GOAL OF THE EXERCISE:
From the line that holds "The white rizatul" to the last line below, retype everything exactly and nothing else; omit pictures.

====== GIVEN INFORMATION

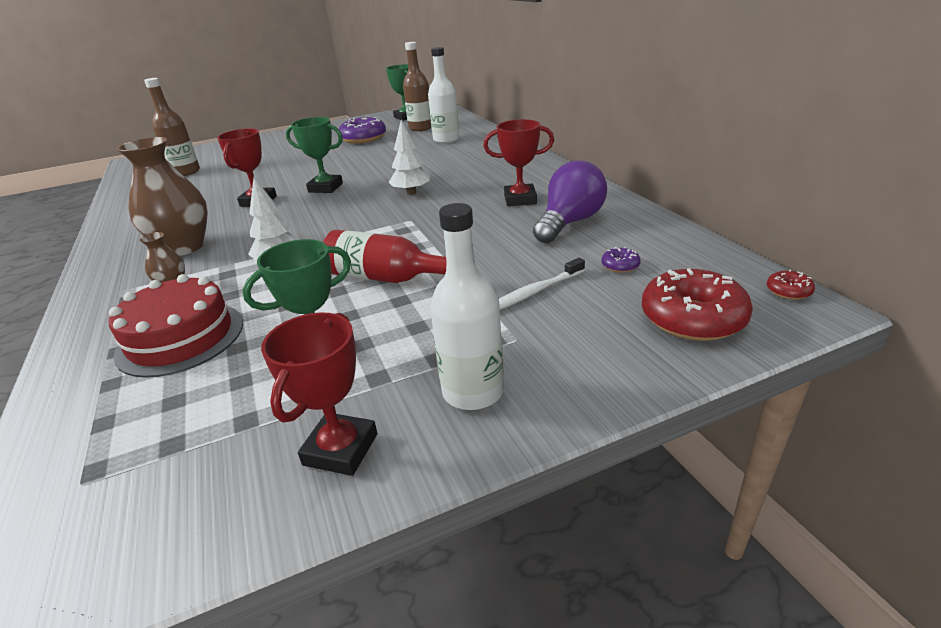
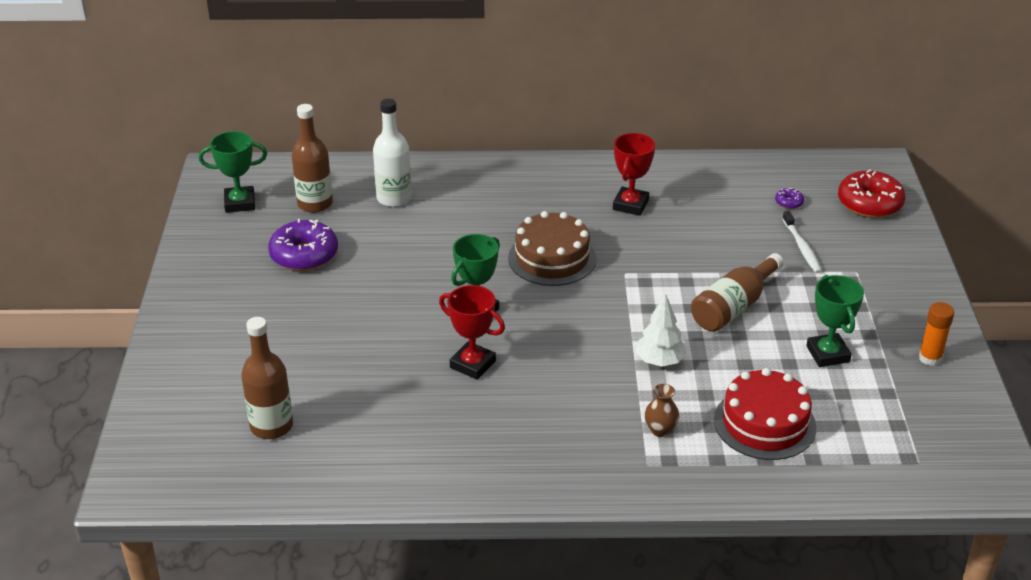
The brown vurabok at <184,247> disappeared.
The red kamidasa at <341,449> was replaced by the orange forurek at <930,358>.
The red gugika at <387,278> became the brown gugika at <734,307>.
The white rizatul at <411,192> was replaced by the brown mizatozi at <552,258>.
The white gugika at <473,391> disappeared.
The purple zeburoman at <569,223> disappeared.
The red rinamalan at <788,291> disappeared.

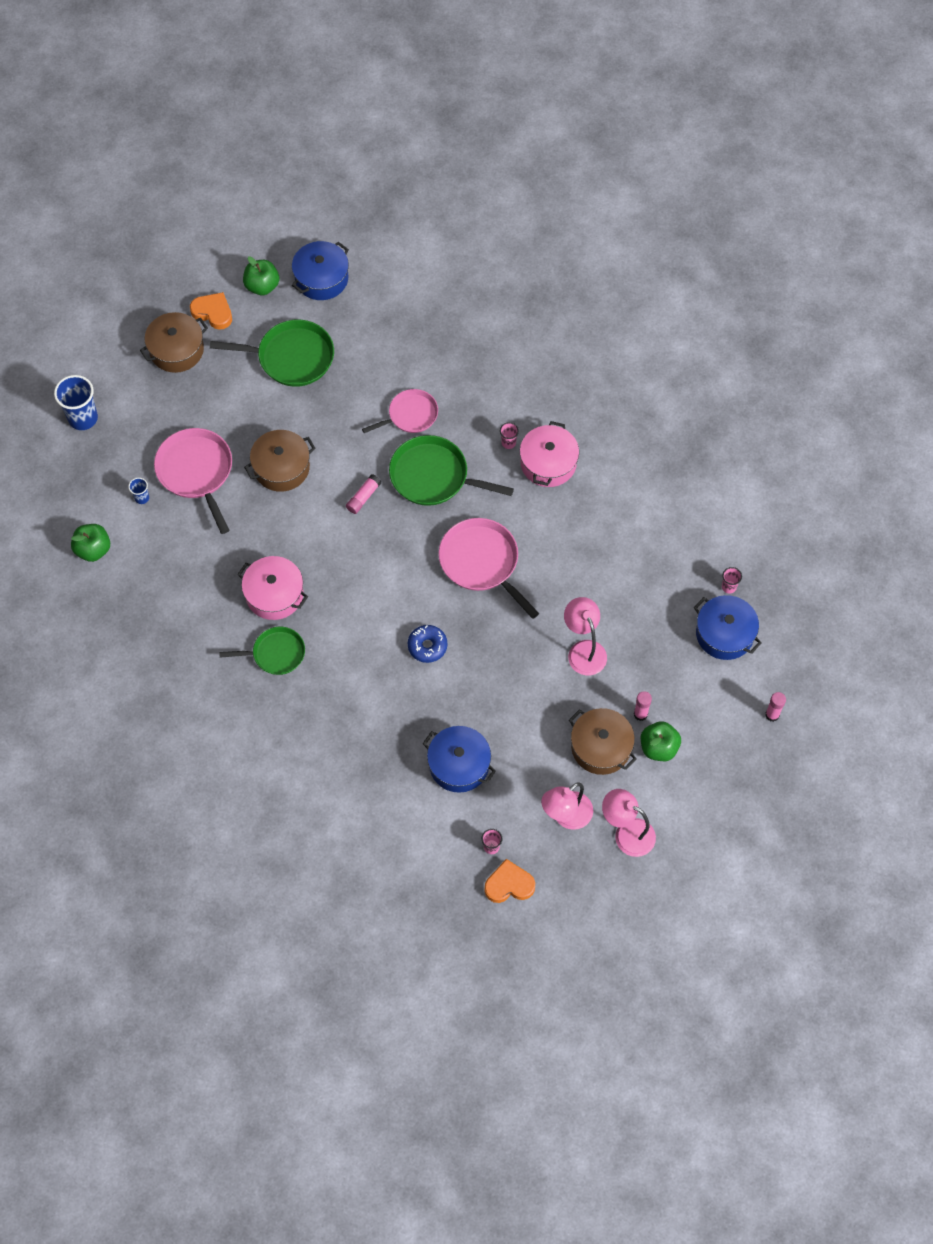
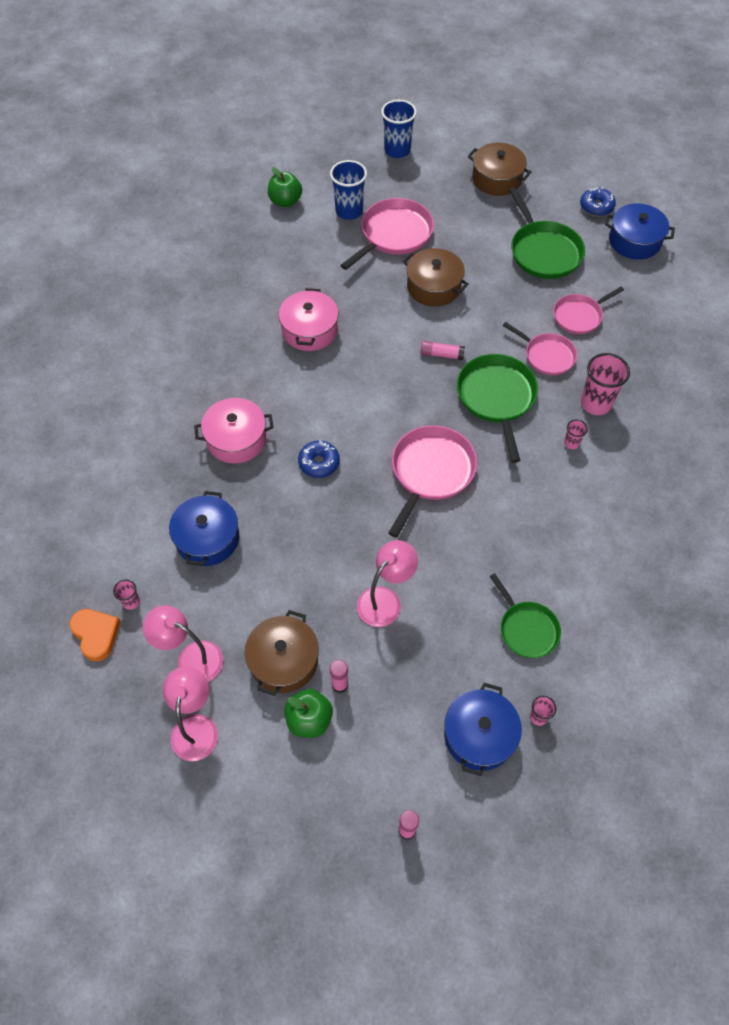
The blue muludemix at <142,498> changed to 2.05 times the size.
The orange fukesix at <213,312> disappeared.
The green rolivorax moved from <276,653> to <526,629>.
The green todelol at <262,286> was replaced by the blue rinamalan at <596,207>.
The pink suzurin moved from <548,463> to <236,439>.
The pink rolivorax at <579,316> appeared.
The pink muludemix at <595,403> appeared.

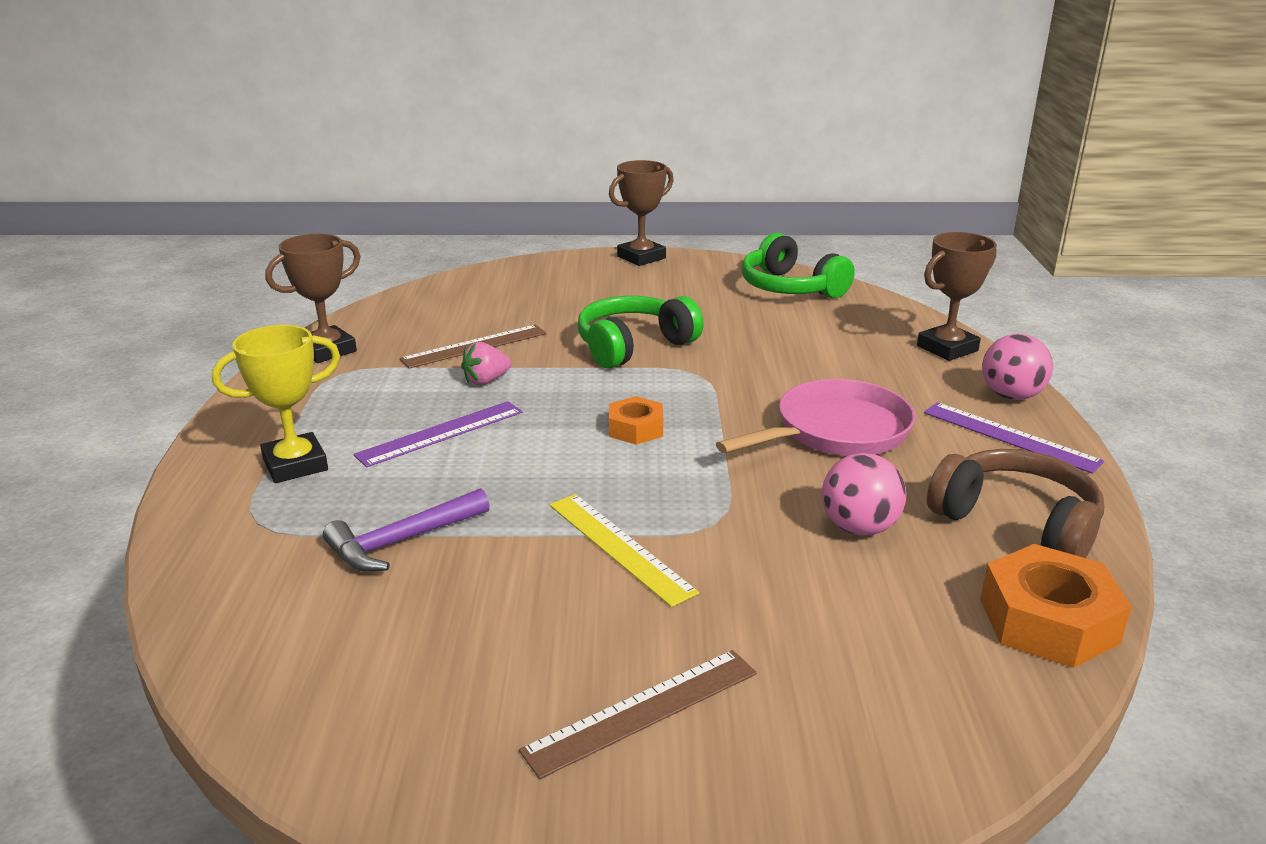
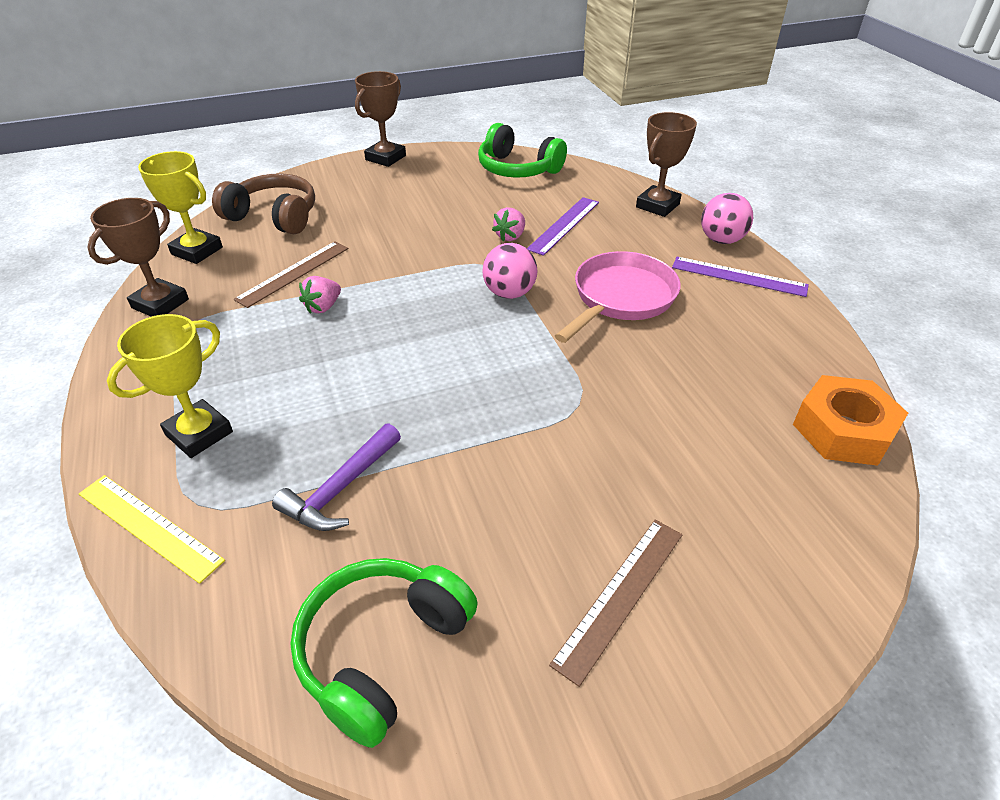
The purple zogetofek moved from <441,433> to <564,225>.
The yellow zogetofek moved from <619,547> to <149,526>.
The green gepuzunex moved from <633,346> to <382,651>.
The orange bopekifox at <636,429> disappeared.
The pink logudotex moved from <859,528> to <509,293>.
The brown gepuzunex moved from <1017,523> to <274,216>.
The yellow kamidasa at <197,251> appeared.
The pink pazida at <510,236> appeared.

============

SOLUTION FOR THIS TASK:
The white rizatul at <411,192> was replaced by the brown mizatozi at <552,258>.
The white gugika at <473,391> disappeared.
The purple zeburoman at <569,223> disappeared.
The red rinamalan at <788,291> disappeared.

The blue muludemix at <142,498> changed to 2.05 times the size.
The orange fukesix at <213,312> disappeared.
The green rolivorax moved from <276,653> to <526,629>.
The green todelol at <262,286> was replaced by the blue rinamalan at <596,207>.
The pink suzurin moved from <548,463> to <236,439>.
The pink rolivorax at <579,316> appeared.
The pink muludemix at <595,403> appeared.

The purple zogetofek moved from <441,433> to <564,225>.
The yellow zogetofek moved from <619,547> to <149,526>.
The green gepuzunex moved from <633,346> to <382,651>.
The orange bopekifox at <636,429> disappeared.
The pink logudotex moved from <859,528> to <509,293>.
The brown gepuzunex moved from <1017,523> to <274,216>.
The yellow kamidasa at <197,251> appeared.
The pink pazida at <510,236> appeared.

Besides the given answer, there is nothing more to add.